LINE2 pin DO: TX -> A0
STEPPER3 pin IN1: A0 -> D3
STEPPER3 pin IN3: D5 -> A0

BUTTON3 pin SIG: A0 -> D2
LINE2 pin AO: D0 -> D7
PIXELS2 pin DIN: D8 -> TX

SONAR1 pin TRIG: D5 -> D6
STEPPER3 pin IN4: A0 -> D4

+ + + +

Nothing should be dropped or changed, so repeat all of the entries exactly.

LINE2 pin DO: TX -> A0
STEPPER3 pin IN1: A0 -> D3
STEPPER3 pin IN3: D5 -> A0

BUTTON3 pin SIG: A0 -> D2
LINE2 pin AO: D0 -> D7
PIXELS2 pin DIN: D8 -> TX

SONAR1 pin TRIG: D5 -> D6
STEPPER3 pin IN4: A0 -> D4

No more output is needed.